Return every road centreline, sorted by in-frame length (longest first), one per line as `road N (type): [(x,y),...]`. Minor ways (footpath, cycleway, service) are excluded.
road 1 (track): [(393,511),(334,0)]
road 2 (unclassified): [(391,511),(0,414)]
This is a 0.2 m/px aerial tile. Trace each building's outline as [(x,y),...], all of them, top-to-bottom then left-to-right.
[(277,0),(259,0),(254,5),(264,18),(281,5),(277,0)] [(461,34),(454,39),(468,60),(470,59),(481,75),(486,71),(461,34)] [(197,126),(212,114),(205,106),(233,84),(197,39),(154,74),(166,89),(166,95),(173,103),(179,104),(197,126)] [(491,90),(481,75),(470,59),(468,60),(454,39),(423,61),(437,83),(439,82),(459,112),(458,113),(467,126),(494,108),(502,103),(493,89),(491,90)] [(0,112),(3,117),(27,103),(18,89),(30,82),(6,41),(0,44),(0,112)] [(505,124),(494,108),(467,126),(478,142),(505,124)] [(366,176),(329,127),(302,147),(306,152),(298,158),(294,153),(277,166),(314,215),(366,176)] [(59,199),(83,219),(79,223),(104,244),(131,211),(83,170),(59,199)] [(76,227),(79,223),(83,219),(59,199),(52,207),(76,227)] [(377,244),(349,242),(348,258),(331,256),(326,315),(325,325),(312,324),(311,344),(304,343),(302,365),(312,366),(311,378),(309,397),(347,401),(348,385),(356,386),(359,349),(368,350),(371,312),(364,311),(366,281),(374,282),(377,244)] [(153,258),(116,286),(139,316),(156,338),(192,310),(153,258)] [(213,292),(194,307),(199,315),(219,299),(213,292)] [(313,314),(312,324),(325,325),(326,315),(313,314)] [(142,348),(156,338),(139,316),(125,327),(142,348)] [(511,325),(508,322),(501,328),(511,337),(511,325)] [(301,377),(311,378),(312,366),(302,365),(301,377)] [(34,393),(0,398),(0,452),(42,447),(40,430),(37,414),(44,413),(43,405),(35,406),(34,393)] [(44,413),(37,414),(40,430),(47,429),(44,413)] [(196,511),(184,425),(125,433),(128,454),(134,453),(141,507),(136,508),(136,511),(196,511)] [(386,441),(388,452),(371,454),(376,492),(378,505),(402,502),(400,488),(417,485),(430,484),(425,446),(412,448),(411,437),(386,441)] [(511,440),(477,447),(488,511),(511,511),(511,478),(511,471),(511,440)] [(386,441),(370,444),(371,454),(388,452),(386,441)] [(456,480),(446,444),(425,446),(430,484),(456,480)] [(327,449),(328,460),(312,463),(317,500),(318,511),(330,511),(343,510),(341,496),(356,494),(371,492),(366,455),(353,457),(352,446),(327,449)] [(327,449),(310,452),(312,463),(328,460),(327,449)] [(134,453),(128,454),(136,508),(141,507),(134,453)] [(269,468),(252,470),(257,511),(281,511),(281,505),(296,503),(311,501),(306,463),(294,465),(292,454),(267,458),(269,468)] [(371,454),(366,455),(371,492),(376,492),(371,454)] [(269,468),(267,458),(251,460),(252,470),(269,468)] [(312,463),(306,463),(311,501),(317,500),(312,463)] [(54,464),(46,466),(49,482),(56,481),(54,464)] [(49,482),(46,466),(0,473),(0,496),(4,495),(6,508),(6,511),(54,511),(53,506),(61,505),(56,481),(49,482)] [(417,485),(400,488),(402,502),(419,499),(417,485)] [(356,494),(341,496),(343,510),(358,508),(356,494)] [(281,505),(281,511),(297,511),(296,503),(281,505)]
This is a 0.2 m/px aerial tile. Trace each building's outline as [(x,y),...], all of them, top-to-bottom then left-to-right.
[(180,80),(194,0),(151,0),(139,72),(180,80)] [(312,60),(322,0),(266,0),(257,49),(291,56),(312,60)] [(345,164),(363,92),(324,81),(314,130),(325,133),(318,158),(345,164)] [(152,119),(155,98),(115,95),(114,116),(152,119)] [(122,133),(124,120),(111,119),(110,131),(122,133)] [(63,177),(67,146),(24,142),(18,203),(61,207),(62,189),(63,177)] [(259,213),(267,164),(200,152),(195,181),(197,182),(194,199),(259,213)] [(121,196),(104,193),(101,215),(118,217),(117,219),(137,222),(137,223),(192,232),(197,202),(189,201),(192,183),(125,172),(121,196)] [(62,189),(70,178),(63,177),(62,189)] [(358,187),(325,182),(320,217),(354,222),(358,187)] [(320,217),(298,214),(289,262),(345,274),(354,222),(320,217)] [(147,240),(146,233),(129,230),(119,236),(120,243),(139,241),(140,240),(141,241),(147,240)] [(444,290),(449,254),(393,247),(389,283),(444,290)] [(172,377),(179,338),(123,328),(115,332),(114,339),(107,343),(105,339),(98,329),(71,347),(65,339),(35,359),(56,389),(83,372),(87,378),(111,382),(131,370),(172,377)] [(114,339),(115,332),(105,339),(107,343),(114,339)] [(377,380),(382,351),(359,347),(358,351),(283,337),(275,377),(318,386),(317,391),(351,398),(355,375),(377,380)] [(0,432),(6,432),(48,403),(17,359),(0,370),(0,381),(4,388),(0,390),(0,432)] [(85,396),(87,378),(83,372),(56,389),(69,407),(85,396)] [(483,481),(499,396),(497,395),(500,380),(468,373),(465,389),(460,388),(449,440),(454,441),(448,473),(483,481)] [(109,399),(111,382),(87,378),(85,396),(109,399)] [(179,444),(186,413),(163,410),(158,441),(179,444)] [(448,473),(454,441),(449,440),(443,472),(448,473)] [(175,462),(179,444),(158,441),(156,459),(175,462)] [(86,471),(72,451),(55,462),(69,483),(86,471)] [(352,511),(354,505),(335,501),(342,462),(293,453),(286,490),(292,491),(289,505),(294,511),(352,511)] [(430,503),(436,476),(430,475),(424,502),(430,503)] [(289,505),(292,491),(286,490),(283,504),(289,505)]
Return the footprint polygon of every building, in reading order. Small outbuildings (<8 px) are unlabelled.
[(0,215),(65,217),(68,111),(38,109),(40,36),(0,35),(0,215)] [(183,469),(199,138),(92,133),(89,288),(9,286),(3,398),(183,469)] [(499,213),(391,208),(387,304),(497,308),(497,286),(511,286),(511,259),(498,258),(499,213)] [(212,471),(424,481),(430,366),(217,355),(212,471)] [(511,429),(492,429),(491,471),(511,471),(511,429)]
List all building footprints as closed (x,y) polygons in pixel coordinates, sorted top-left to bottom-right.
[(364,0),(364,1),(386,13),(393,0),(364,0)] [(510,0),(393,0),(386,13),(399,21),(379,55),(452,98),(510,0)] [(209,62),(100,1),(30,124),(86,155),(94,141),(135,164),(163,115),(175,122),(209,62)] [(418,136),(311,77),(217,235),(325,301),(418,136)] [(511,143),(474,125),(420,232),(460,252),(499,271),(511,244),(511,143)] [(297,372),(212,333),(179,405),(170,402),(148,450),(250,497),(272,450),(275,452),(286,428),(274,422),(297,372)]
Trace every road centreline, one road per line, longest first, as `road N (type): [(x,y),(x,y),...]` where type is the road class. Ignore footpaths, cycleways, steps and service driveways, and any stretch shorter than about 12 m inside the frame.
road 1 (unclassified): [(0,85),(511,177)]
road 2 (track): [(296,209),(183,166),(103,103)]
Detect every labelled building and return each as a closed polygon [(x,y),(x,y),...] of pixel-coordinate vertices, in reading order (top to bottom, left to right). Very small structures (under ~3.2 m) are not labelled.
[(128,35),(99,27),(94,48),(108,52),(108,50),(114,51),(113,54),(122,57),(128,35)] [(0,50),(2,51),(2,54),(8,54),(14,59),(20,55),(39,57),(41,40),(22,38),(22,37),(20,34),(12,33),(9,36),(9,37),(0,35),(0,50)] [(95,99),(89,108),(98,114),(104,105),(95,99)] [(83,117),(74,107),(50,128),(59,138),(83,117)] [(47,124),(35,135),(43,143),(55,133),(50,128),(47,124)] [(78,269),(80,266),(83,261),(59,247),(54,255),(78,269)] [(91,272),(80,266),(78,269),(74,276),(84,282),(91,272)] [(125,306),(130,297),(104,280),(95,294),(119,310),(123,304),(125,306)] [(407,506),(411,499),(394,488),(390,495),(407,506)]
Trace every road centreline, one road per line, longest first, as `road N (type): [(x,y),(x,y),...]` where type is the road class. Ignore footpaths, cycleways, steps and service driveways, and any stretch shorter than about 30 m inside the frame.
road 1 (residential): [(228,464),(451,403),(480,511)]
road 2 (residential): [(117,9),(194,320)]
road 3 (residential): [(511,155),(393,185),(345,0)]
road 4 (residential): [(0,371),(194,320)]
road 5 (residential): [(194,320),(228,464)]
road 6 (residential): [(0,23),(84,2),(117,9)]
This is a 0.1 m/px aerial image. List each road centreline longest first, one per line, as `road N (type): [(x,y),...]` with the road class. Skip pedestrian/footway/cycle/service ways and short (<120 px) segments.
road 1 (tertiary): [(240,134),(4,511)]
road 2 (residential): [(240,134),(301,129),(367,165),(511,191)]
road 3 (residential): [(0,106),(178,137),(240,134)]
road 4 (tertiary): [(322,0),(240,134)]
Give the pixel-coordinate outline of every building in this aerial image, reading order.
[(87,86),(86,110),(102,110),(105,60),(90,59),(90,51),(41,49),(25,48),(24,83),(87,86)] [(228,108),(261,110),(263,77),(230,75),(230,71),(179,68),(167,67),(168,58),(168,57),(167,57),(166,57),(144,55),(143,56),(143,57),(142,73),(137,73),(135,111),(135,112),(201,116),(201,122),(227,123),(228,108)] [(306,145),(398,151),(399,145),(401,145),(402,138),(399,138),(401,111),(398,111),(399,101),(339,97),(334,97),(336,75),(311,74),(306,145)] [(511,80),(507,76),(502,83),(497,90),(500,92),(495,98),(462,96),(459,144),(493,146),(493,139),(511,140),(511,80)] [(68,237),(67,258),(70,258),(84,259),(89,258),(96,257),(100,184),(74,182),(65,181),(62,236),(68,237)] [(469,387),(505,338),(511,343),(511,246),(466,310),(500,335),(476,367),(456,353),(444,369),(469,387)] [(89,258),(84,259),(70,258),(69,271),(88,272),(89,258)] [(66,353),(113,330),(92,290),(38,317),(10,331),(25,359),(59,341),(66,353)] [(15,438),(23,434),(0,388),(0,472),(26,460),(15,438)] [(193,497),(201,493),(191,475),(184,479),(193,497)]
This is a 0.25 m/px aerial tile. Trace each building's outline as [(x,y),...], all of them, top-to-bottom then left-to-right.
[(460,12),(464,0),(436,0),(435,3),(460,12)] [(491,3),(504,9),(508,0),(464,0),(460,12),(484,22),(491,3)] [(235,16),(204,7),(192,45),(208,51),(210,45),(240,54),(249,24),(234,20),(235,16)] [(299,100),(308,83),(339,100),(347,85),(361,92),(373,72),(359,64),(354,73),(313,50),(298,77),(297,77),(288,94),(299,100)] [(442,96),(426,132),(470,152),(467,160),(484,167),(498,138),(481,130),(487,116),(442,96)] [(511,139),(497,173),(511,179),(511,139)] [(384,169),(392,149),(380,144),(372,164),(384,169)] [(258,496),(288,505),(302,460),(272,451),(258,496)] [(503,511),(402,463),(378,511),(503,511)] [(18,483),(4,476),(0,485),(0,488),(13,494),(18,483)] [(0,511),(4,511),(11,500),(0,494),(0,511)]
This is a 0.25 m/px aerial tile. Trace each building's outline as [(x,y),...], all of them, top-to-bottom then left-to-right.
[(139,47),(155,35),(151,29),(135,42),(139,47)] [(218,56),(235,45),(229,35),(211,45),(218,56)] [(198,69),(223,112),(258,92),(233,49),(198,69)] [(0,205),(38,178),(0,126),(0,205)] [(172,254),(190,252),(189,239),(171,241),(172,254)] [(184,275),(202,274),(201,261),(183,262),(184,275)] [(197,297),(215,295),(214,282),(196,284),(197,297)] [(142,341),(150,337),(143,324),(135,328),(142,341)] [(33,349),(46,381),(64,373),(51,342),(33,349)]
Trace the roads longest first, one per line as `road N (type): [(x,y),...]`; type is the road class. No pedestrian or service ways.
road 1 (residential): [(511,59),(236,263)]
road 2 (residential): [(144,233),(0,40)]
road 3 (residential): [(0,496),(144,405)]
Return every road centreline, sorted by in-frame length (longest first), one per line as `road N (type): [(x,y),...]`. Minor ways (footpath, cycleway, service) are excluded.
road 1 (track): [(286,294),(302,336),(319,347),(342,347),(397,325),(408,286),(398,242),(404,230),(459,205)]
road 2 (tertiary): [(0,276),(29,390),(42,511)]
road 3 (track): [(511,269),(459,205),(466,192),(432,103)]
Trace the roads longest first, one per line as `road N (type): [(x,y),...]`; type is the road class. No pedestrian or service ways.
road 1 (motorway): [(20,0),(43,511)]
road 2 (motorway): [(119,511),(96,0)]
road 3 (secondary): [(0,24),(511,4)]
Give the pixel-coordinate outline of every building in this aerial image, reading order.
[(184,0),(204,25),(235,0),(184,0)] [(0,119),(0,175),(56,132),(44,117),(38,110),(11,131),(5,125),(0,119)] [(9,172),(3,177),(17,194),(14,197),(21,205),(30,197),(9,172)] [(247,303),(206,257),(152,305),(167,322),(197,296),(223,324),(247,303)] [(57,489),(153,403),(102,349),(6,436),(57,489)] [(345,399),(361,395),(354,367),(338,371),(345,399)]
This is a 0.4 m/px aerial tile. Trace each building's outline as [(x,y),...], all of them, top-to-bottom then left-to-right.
-*-
**Task prompt**
Would you rewrite the records from the start through the line containing "road 2 (unclassified): [(391,511),(0,414)]", swapping "centreline" for "center line" and leaving everything else unchanged?

**Output for this exercise**
Return every road center line, sorted by in-frame length (longest first), one per line as `road N (type): [(x,y),...]`. Minor ways (footpath, cycleway, service) are excluded.
road 1 (track): [(393,511),(334,0)]
road 2 (unclassified): [(391,511),(0,414)]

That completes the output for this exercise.